Data excerpts ▸
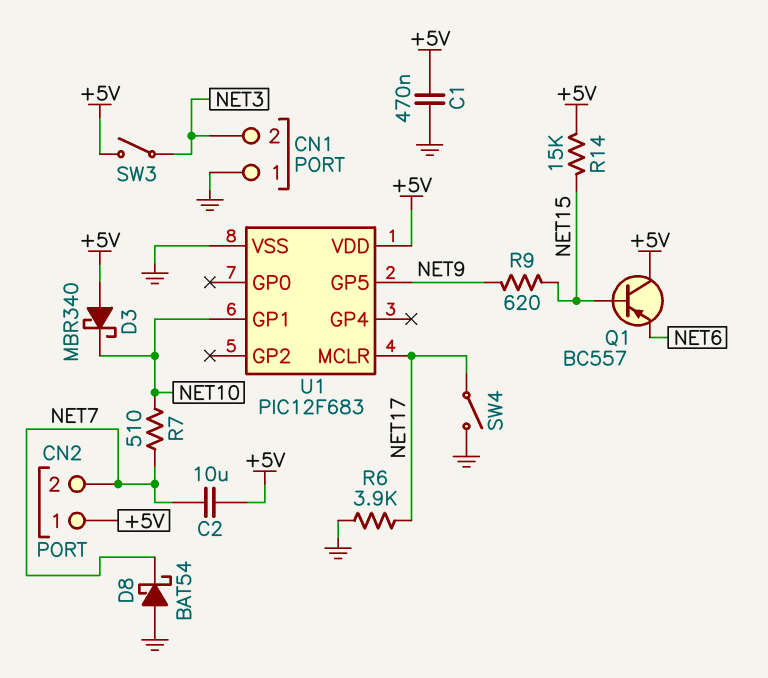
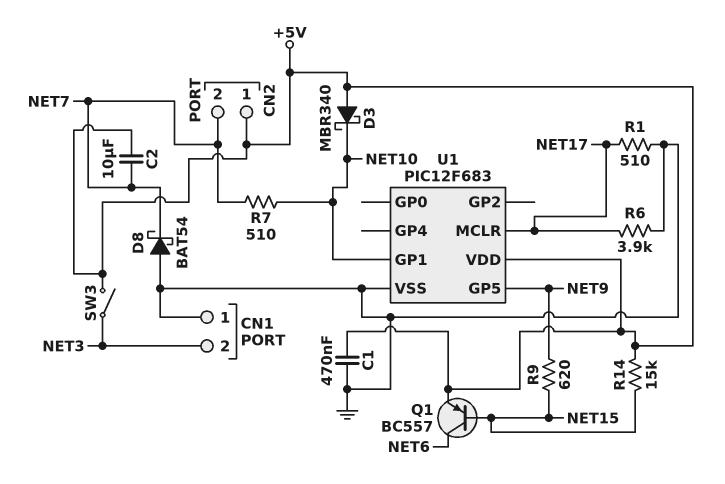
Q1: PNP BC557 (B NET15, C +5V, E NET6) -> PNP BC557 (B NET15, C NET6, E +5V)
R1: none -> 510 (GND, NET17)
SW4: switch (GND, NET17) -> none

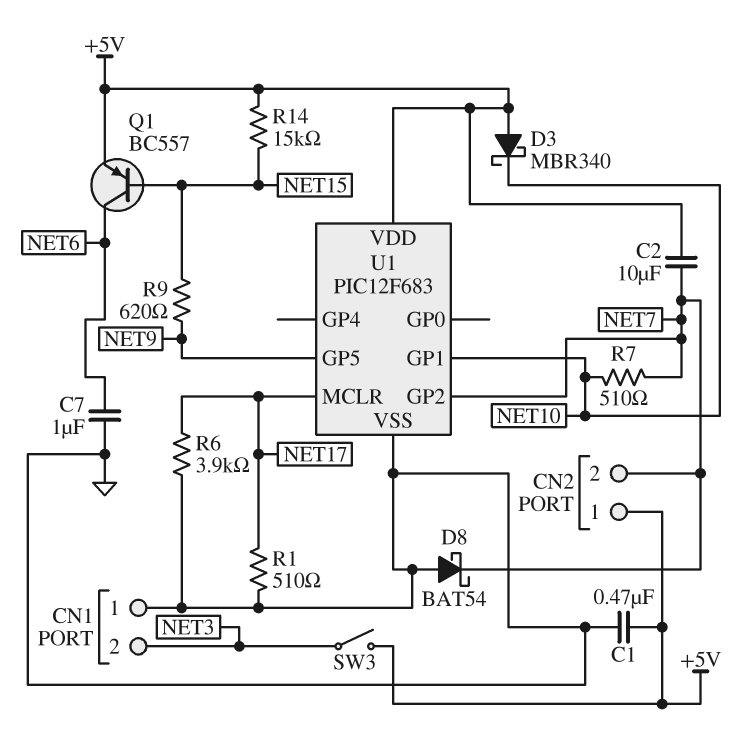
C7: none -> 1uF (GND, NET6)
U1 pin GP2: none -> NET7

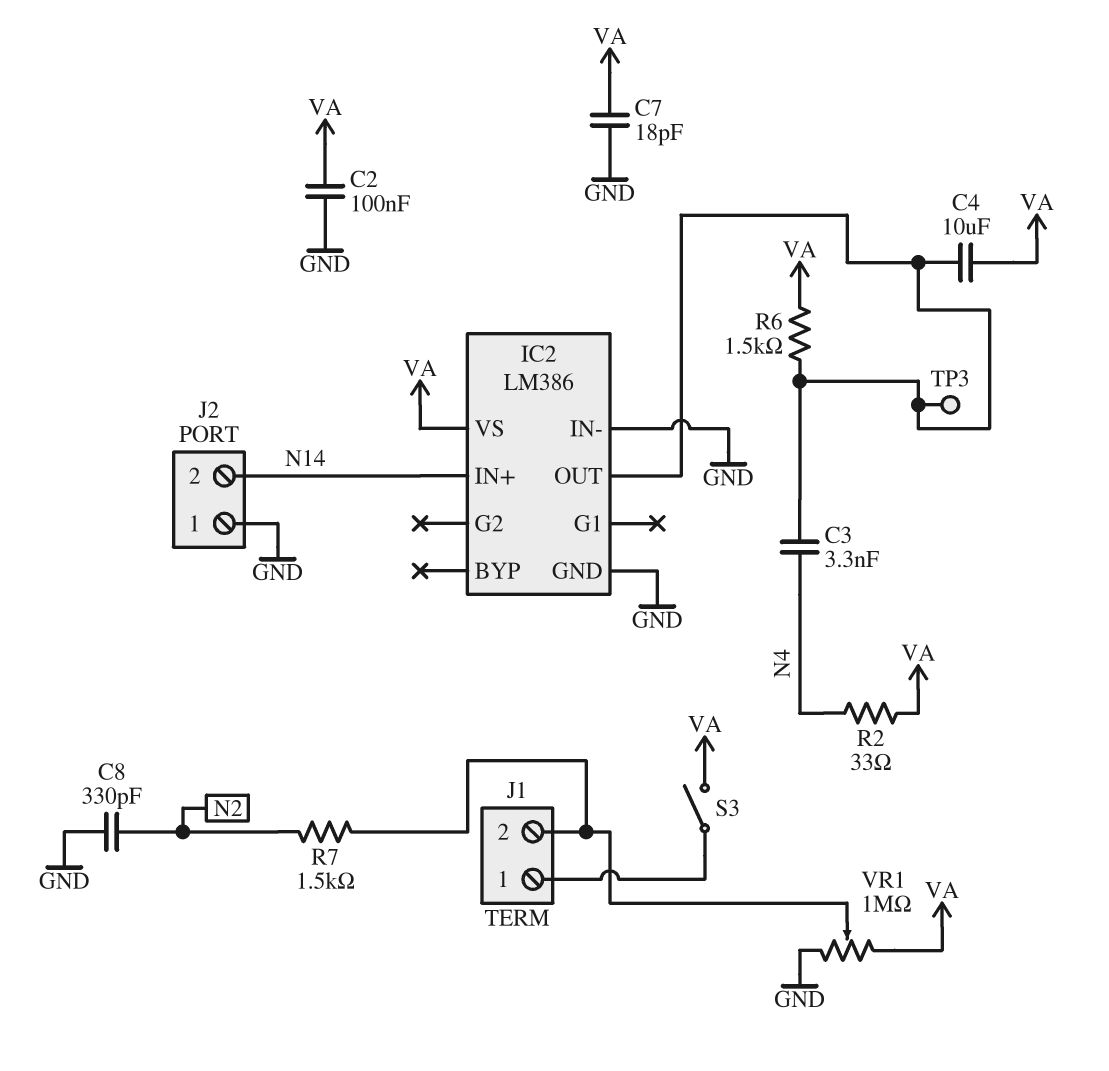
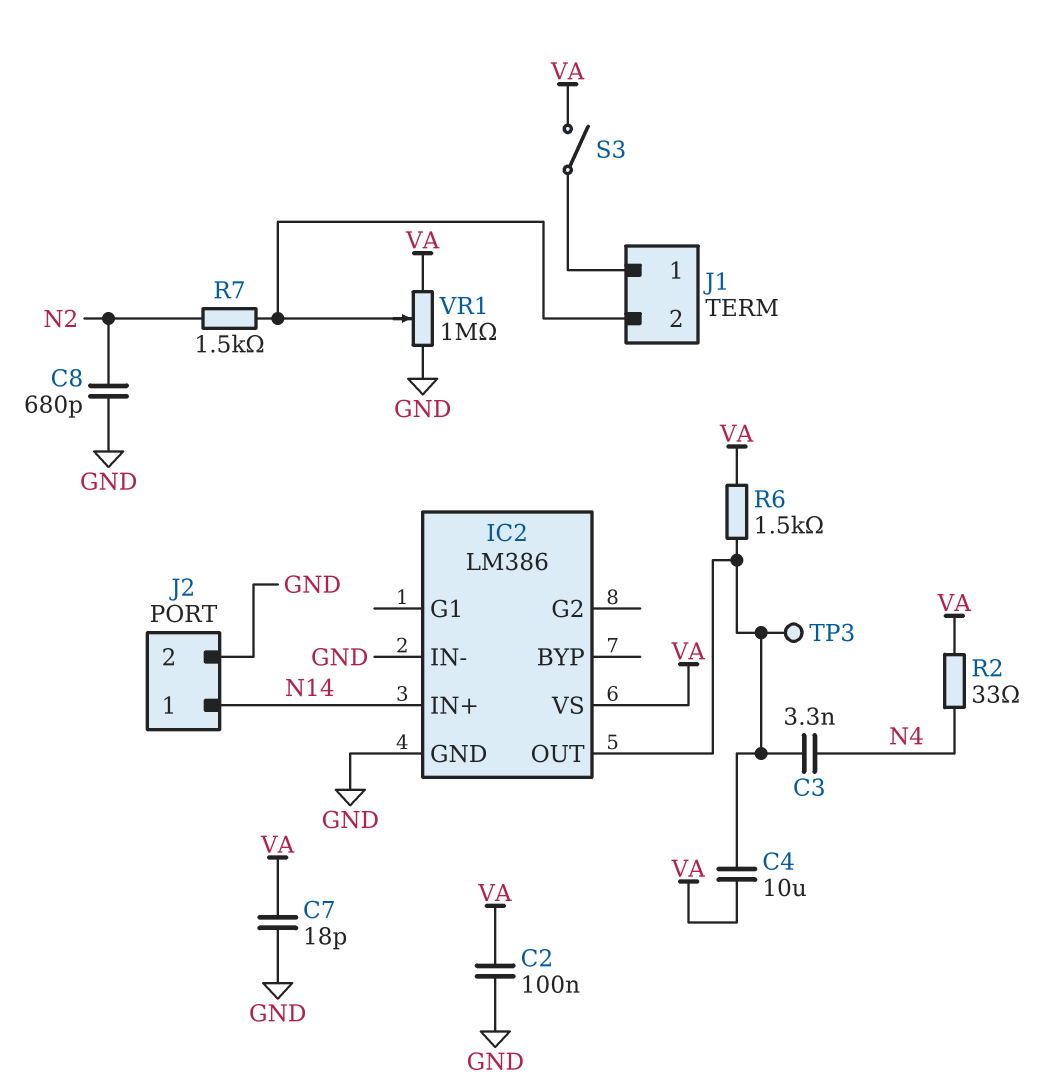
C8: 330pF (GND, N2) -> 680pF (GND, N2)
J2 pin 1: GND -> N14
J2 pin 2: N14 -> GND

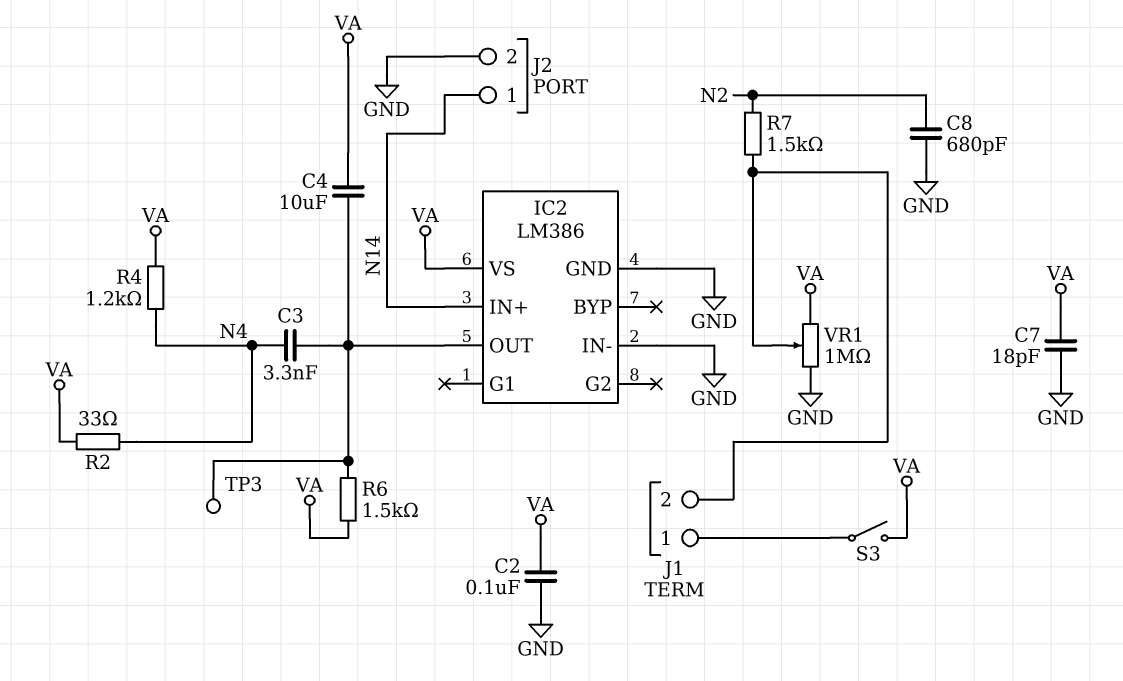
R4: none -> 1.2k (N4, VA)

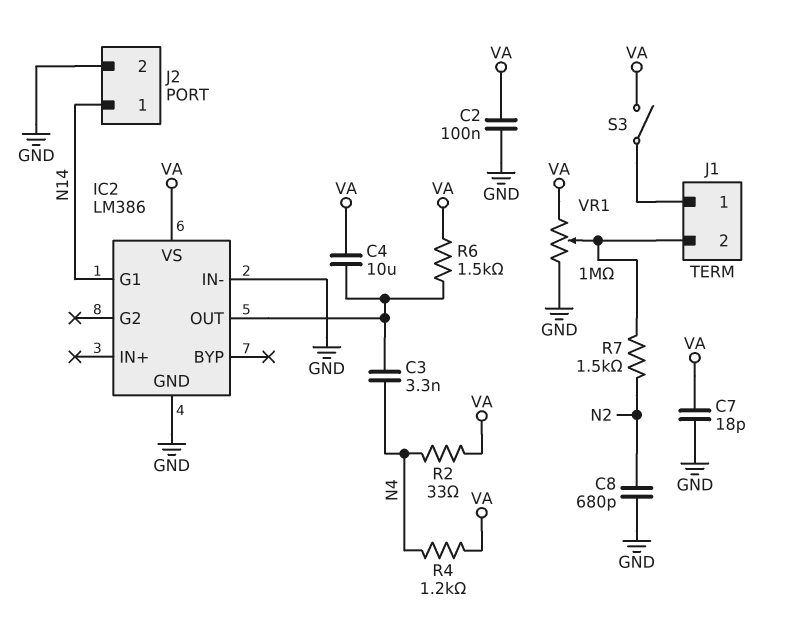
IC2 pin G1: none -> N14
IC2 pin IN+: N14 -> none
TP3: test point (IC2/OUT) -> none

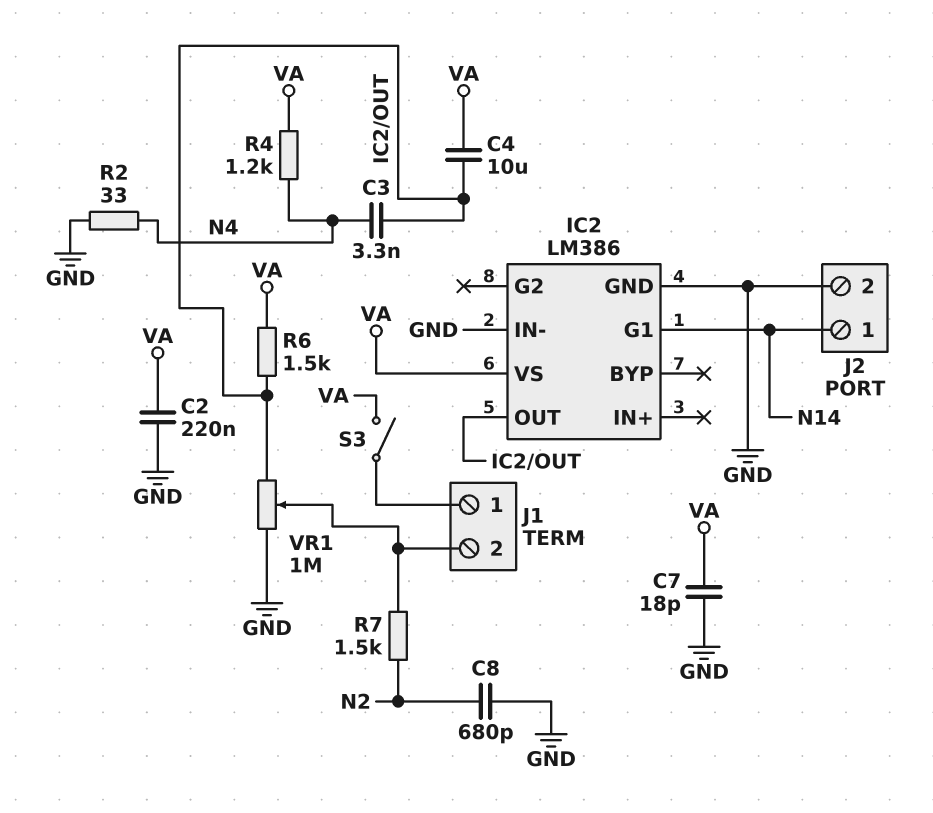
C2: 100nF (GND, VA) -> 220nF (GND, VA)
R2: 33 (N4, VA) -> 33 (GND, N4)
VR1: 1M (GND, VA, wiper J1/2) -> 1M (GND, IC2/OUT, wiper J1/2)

What to work on ▸ What this exercise asks for is every line of the data above with the word "none".

Answer space ▸
R1: none -> 510 (GND, NET17)
SW4: switch (GND, NET17) -> none
C7: none -> 1uF (GND, NET6)
U1 pin GP2: none -> NET7
R4: none -> 1.2k (N4, VA)
IC2 pin G1: none -> N14
IC2 pin IN+: N14 -> none
TP3: test point (IC2/OUT) -> none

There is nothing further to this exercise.